→ **Work request**
Since the pictures are not wanted, copy only the text of every record exactly.

[[ Given data open ]]

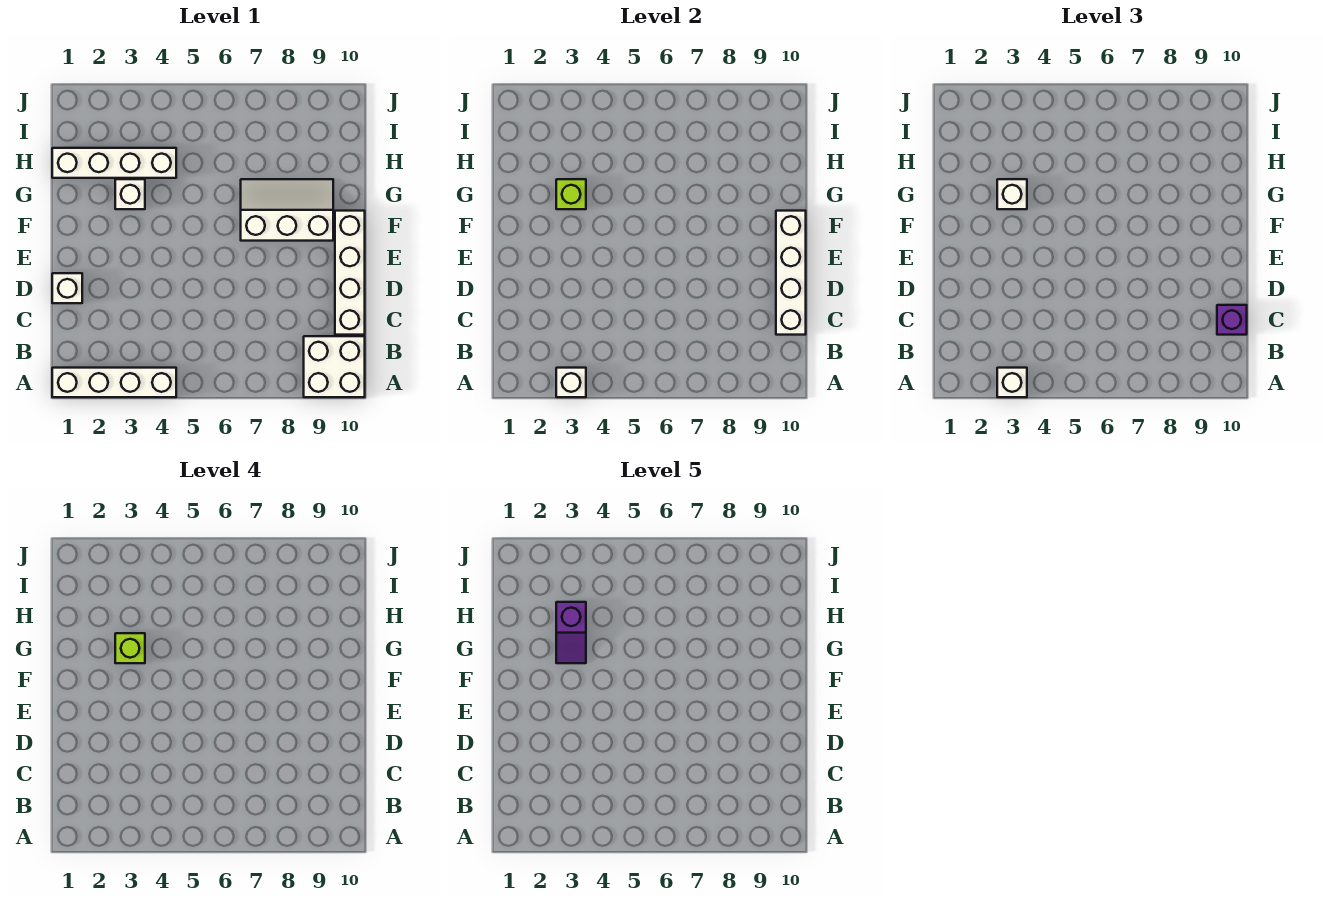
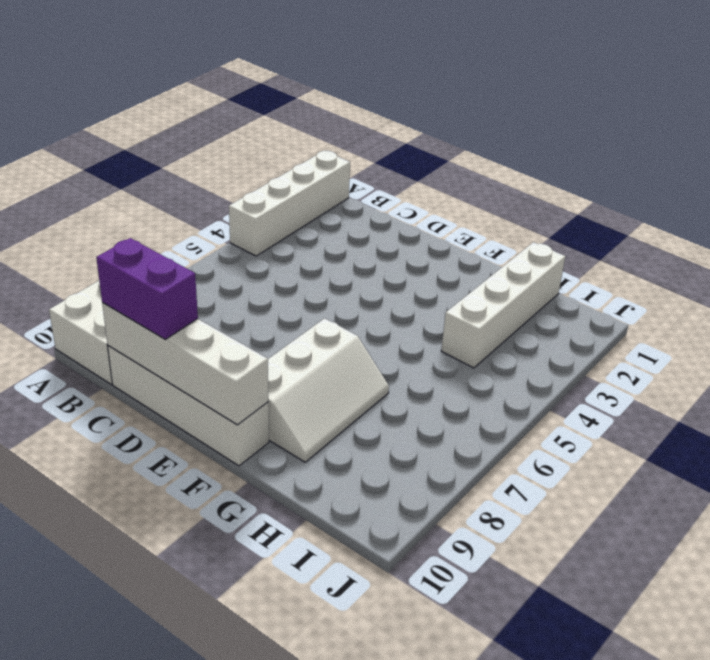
purple brick C10:D10 level 3 -> purple brick C10 level 3
none -> white brick D1 level 1
none -> white brick G3 level 1
none -> white brick A3 level 2

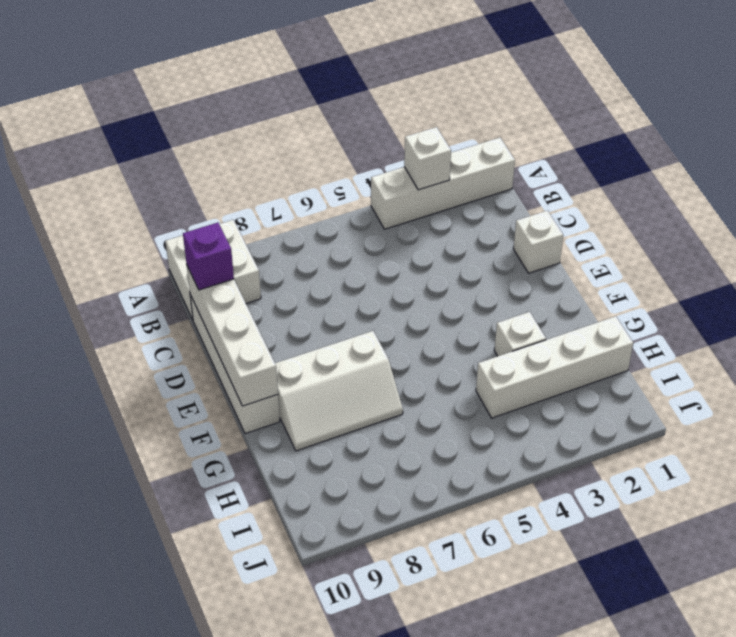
none -> lime brick G3 level 2
none -> white brick A3 level 3
none -> white brick G3 level 3

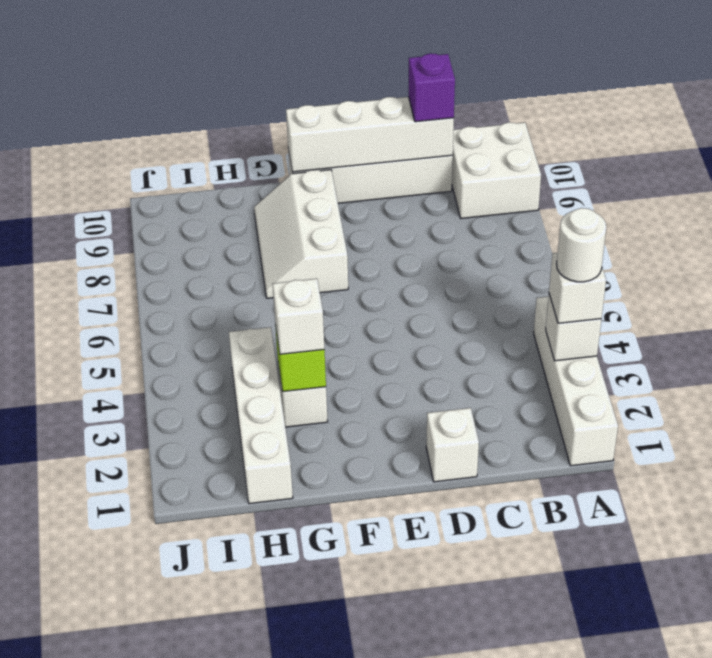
white round brick A3 level 4 -> none
none -> lime brick G3 level 4
none -> purple slope G3:H3 level 5 top H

[[ Given data closed ]]

→ **Output**
purple brick C10:D10 level 3 -> purple brick C10 level 3
none -> white brick D1 level 1
none -> white brick G3 level 1
none -> white brick A3 level 2

none -> lime brick G3 level 2
none -> white brick A3 level 3
none -> white brick G3 level 3

white round brick A3 level 4 -> none
none -> lime brick G3 level 4
none -> purple slope G3:H3 level 5 top H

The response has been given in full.